▶ _Exercise prompt_:
Produce the full set of records below once more, exactly as they stand.

===== Source information

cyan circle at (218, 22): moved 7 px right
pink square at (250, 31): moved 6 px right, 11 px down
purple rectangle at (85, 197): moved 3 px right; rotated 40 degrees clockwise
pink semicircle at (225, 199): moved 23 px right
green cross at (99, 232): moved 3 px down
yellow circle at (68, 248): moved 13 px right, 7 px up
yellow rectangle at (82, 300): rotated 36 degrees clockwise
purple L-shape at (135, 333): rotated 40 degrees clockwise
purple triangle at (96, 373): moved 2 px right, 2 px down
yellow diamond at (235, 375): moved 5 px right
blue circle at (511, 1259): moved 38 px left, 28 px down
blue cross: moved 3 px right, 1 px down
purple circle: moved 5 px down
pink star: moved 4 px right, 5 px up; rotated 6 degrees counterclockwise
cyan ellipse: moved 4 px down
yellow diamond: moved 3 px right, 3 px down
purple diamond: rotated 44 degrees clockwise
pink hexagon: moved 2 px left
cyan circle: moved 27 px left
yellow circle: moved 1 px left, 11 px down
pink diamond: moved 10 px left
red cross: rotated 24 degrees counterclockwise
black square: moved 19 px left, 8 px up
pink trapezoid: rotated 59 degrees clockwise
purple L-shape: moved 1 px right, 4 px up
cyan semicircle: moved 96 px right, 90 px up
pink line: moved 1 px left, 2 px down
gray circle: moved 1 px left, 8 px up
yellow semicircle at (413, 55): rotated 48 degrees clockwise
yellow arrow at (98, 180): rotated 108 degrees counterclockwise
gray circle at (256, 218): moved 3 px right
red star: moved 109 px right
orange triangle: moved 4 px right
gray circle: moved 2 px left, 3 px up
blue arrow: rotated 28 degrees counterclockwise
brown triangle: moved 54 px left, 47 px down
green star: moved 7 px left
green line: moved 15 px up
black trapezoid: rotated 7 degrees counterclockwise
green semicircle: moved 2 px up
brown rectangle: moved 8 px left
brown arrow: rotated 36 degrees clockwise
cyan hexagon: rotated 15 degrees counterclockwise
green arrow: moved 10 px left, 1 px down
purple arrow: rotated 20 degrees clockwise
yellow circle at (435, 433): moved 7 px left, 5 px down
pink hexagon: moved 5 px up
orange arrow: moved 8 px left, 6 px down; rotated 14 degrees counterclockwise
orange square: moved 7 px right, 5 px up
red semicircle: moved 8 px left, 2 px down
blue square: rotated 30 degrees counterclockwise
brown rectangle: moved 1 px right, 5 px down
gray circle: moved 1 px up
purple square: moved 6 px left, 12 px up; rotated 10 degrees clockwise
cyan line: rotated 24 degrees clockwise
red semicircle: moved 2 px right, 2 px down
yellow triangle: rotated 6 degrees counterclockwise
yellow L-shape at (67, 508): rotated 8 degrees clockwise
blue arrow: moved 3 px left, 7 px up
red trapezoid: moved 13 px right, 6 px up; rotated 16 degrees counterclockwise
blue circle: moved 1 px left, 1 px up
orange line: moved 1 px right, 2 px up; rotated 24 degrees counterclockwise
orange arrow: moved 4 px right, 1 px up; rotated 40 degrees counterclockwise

==========

▶ _Written response_:
cyan circle at (218, 22): moved 7 px right
pink square at (250, 31): moved 6 px right, 11 px down
purple rectangle at (85, 197): moved 3 px right; rotated 40 degrees clockwise
pink semicircle at (225, 199): moved 23 px right
green cross at (99, 232): moved 3 px down
yellow circle at (68, 248): moved 13 px right, 7 px up
yellow rectangle at (82, 300): rotated 36 degrees clockwise
purple L-shape at (135, 333): rotated 40 degrees clockwise
purple triangle at (96, 373): moved 2 px right, 2 px down
yellow diamond at (235, 375): moved 5 px right
blue circle at (511, 1259): moved 38 px left, 28 px down
blue cross: moved 3 px right, 1 px down
purple circle: moved 5 px down
pink star: moved 4 px right, 5 px up; rotated 6 degrees counterclockwise
cyan ellipse: moved 4 px down
yellow diamond: moved 3 px right, 3 px down
purple diamond: rotated 44 degrees clockwise
pink hexagon: moved 2 px left
cyan circle: moved 27 px left
yellow circle: moved 1 px left, 11 px down
pink diamond: moved 10 px left
red cross: rotated 24 degrees counterclockwise
black square: moved 19 px left, 8 px up
pink trapezoid: rotated 59 degrees clockwise
purple L-shape: moved 1 px right, 4 px up
cyan semicircle: moved 96 px right, 90 px up
pink line: moved 1 px left, 2 px down
gray circle: moved 1 px left, 8 px up
yellow semicircle at (413, 55): rotated 48 degrees clockwise
yellow arrow at (98, 180): rotated 108 degrees counterclockwise
gray circle at (256, 218): moved 3 px right
red star: moved 109 px right
orange triangle: moved 4 px right
gray circle: moved 2 px left, 3 px up
blue arrow: rotated 28 degrees counterclockwise
brown triangle: moved 54 px left, 47 px down
green star: moved 7 px left
green line: moved 15 px up
black trapezoid: rotated 7 degrees counterclockwise
green semicircle: moved 2 px up
brown rectangle: moved 8 px left
brown arrow: rotated 36 degrees clockwise
cyan hexagon: rotated 15 degrees counterclockwise
green arrow: moved 10 px left, 1 px down
purple arrow: rotated 20 degrees clockwise
yellow circle at (435, 433): moved 7 px left, 5 px down
pink hexagon: moved 5 px up
orange arrow: moved 8 px left, 6 px down; rotated 14 degrees counterclockwise
orange square: moved 7 px right, 5 px up
red semicircle: moved 8 px left, 2 px down
blue square: rotated 30 degrees counterclockwise
brown rectangle: moved 1 px right, 5 px down
gray circle: moved 1 px up
purple square: moved 6 px left, 12 px up; rotated 10 degrees clockwise
cyan line: rotated 24 degrees clockwise
red semicircle: moved 2 px right, 2 px down
yellow triangle: rotated 6 degrees counterclockwise
yellow L-shape at (67, 508): rotated 8 degrees clockwise
blue arrow: moved 3 px left, 7 px up
red trapezoid: moved 13 px right, 6 px up; rotated 16 degrees counterclockwise
blue circle: moved 1 px left, 1 px up
orange line: moved 1 px right, 2 px up; rotated 24 degrees counterclockwise
orange arrow: moved 4 px right, 1 px up; rotated 40 degrees counterclockwise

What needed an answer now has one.